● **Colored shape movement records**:
BEGIN
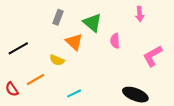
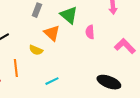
pink L-shape: (153, 56) -> (125, 46), turned 75
orange line: (35, 80) -> (16, 68), turned -66

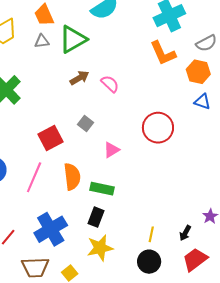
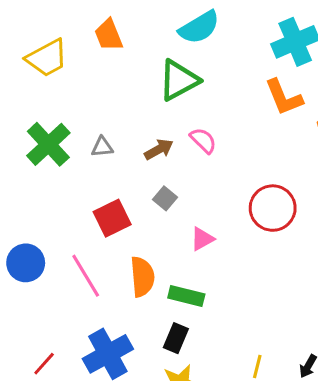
green triangle: (73, 39) -> (179, 80), moved
gray triangle: (42, 41) -> (102, 147), moved
brown arrow: (79, 78) -> (159, 149), moved
pink line: (34, 177) -> (86, 276), turned -56

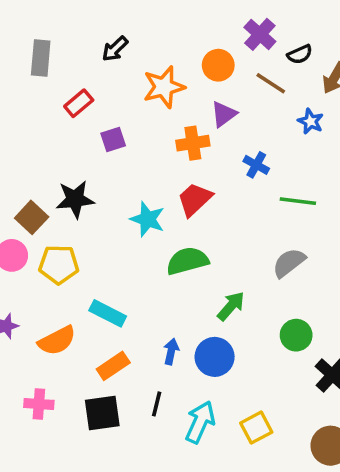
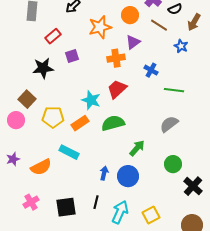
black star: (75, 199) -> (43, 68), moved
yellow pentagon: (59, 264) -> (53, 117), moved
orange rectangle: (113, 366) -> (80, 123), moved
pink cross: (39, 404) -> (31, 202), turned -35

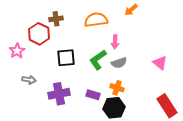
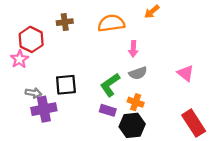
red hexagon: (39, 34) -> (31, 39), moved
black square: (66, 58) -> (66, 85), moved
green L-shape: (98, 60) -> (110, 85), moved
purple cross: (59, 94) -> (44, 109), moved

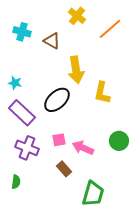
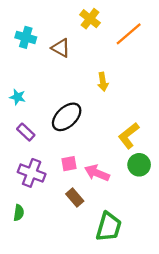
yellow arrow: (76, 70) -> (103, 82), moved, size x0.6
yellow L-shape: (102, 93) -> (129, 136), moved, turned 40
purple rectangle: (22, 113) -> (26, 132), size x0.6

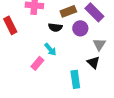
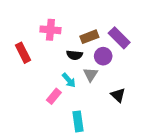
gray triangle: (99, 44) -> (91, 74), moved
cyan rectangle: (75, 79) -> (78, 121), moved

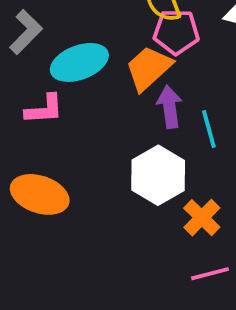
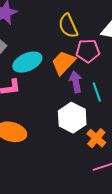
pink pentagon: (176, 32) -> (88, 51), moved

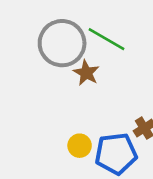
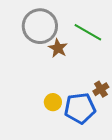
green line: (107, 39) -> (88, 32), moved

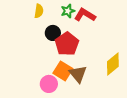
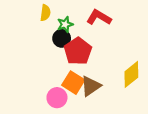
green star: (68, 11) -> (65, 24), moved
brown triangle: (78, 74) -> (91, 86), turned 36

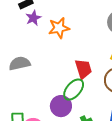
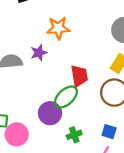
purple star: (33, 18) -> (39, 53), moved

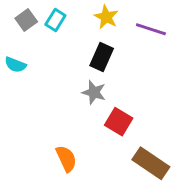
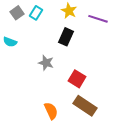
gray star: (94, 92) -> (46, 63), moved
orange semicircle: (66, 159) -> (51, 111), moved
brown rectangle: (151, 163) -> (85, 106), moved

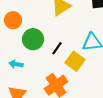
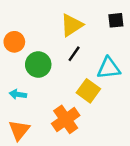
black line: (57, 48) -> (74, 54), moved

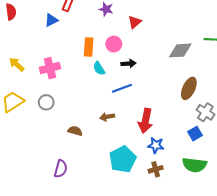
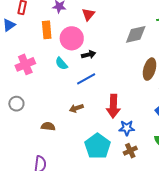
pink circle: (114, 44) -> (72, 38), size x1.5
orange rectangle: (89, 47) -> (47, 30), moved
pink cross: (50, 68) -> (25, 64), moved

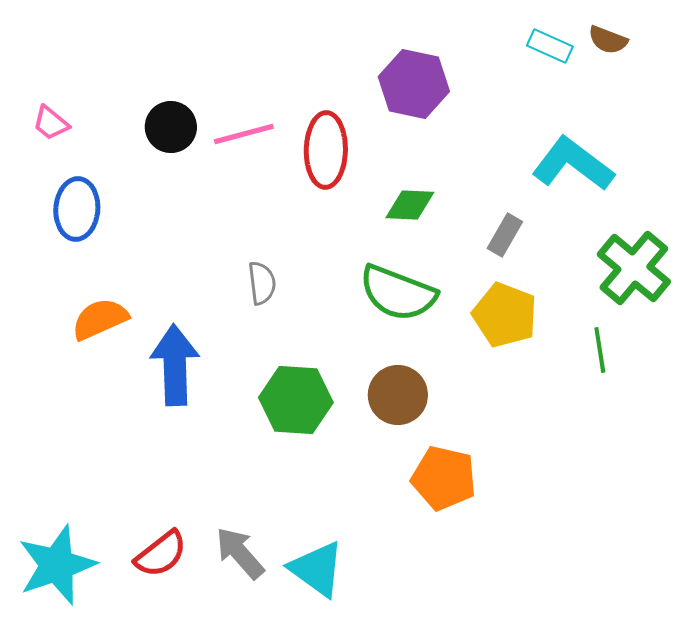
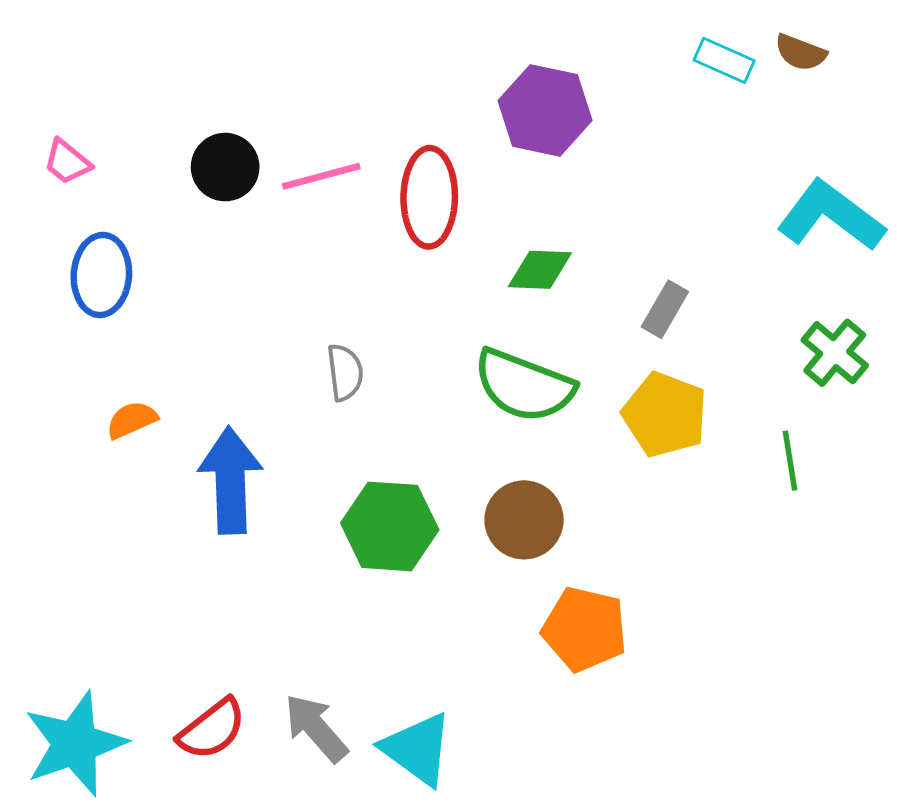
cyan L-shape: (573, 164) -> (831, 216), moved
green cross: (634, 268) -> (835, 353), size x0.7
orange semicircle: (100, 319) -> (132, 420), size x0.7

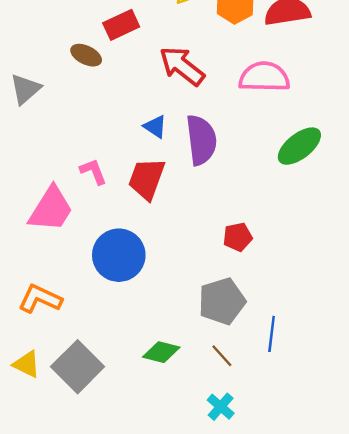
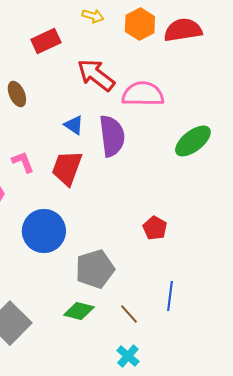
brown ellipse: (86, 55) -> (17, 94), moved, turned 40
pink semicircle: (264, 77) -> (143, 94), moved
red pentagon: (238, 237) -> (155, 228), moved, turned -30
gray pentagon: (222, 301) -> (95, 269), moved

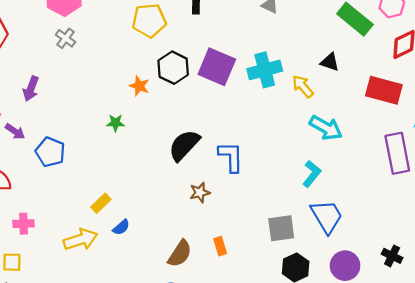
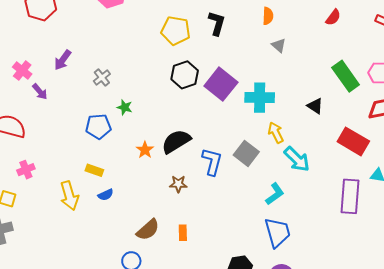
gray cross: (66, 38) -> (102, 78), moved
orange star: (139, 86) -> (145, 150), moved
yellow arrow: (303, 86) -> (276, 133), moved
blue pentagon: (50, 152) -> (98, 126), moved, turned 30
yellow rectangle: (101, 203) -> (94, 170), turned 48
pink cross: (24, 224) -> (26, 170), turned -36
gray square: (281, 228) -> (246, 153), moved, turned 30
yellow arrow: (81, 240) -> (69, 196), turned 76

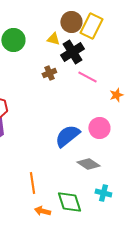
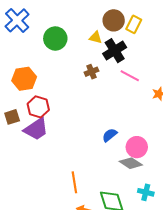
yellow rectangle: (91, 26) -> (134, 24), size x0.7
pink circle: (99, 128) -> (137, 147), moved
blue semicircle: (67, 136) -> (110, 135), size x0.6

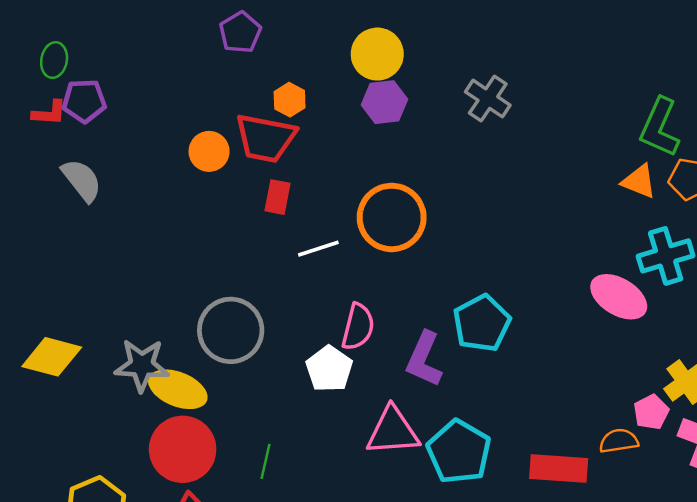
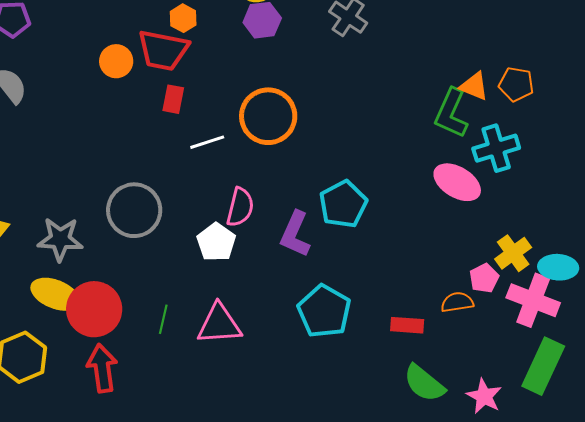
green L-shape: (660, 127) -> (451, 113), moved
yellow ellipse: (178, 389) -> (55, 294), moved
pink triangle: (393, 431) -> (219, 324), moved
red rectangle: (559, 469) -> (407, 325), size x0.7

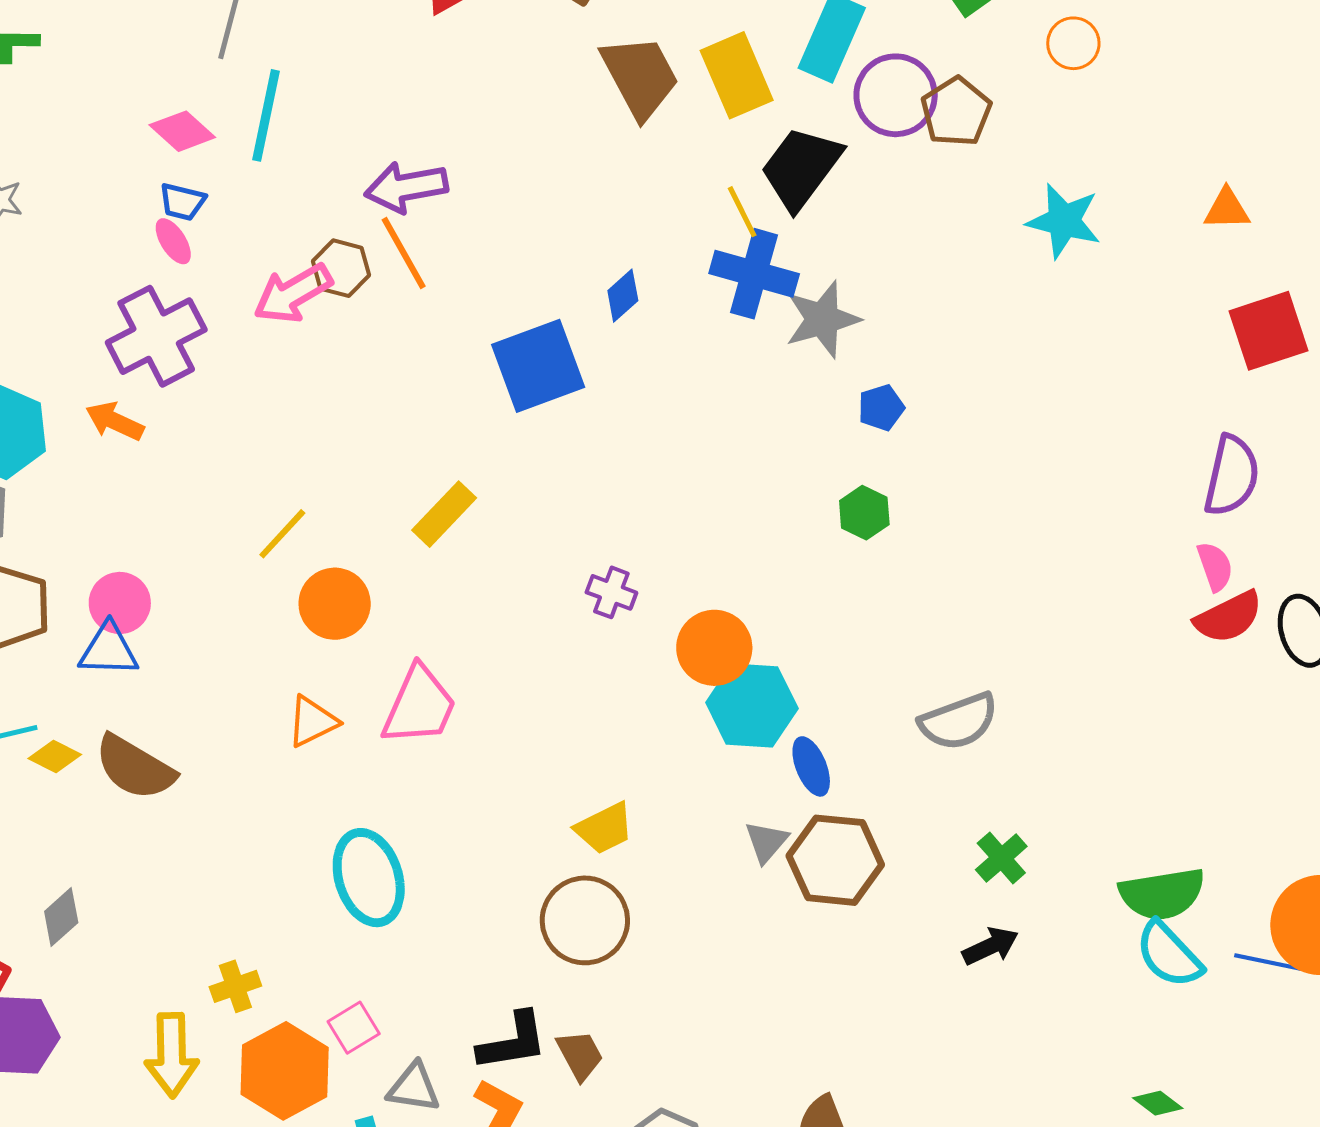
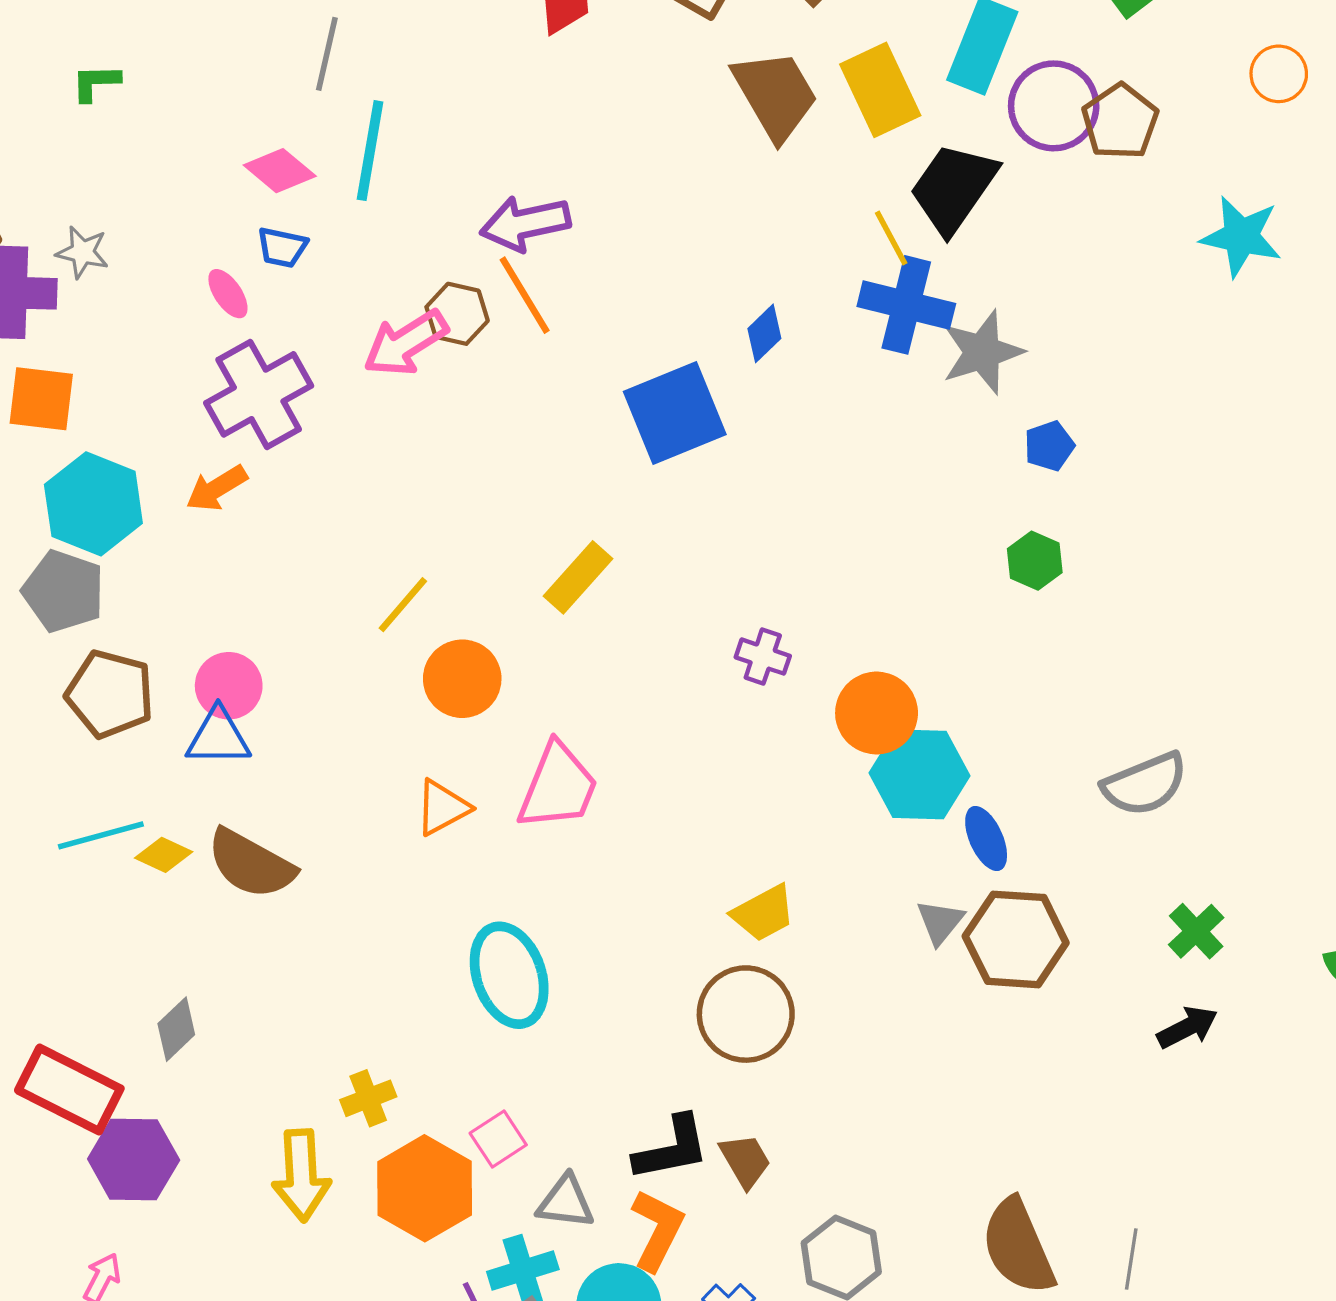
orange circle: (1073, 43) -> (1279, 74), moved
pink ellipse: (173, 241) -> (228, 294), moved
orange arrow: (115, 421) -> (217, 488), turned -54

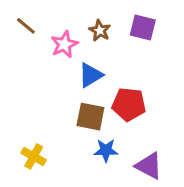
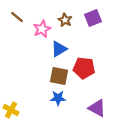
purple square: (143, 27) -> (93, 18), turned -36
blue star: (106, 150) -> (58, 98), moved
yellow cross: (34, 156) -> (11, 110), moved

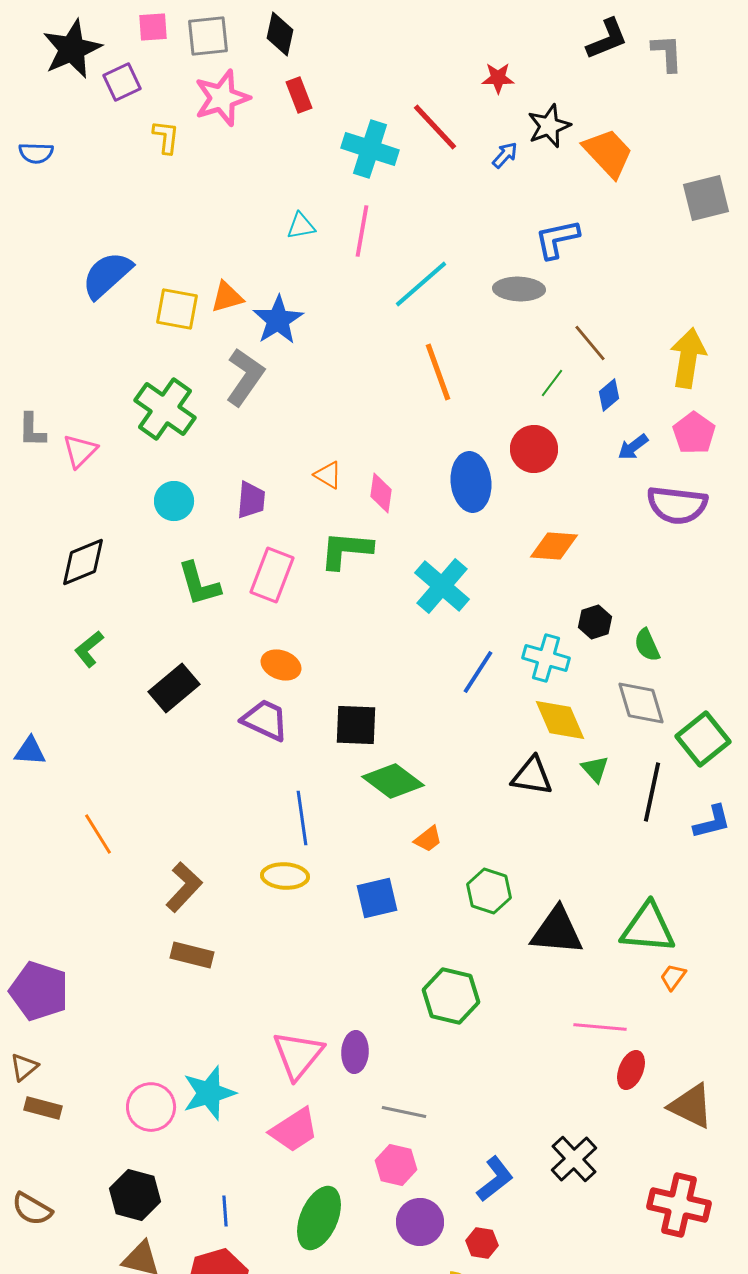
END
● **INSTRUCTIONS FOR THE TASK**: Pictures excluded, reproduce only the part above that opens with the line holding "gray pentagon: (222, 301) -> (95, 269), moved" and closes with the line holding "gray square: (281, 228)", exactly as written.

● **EXERCISE RESULT**:
gray pentagon: (222, 301) -> (95, 269), moved

gray cross: (66, 38) -> (102, 78), moved
orange star: (139, 86) -> (145, 150), moved
yellow arrow: (303, 86) -> (276, 133), moved
blue pentagon: (50, 152) -> (98, 126), moved, turned 30
yellow rectangle: (101, 203) -> (94, 170), turned 48
pink cross: (24, 224) -> (26, 170), turned -36
gray square: (281, 228) -> (246, 153), moved, turned 30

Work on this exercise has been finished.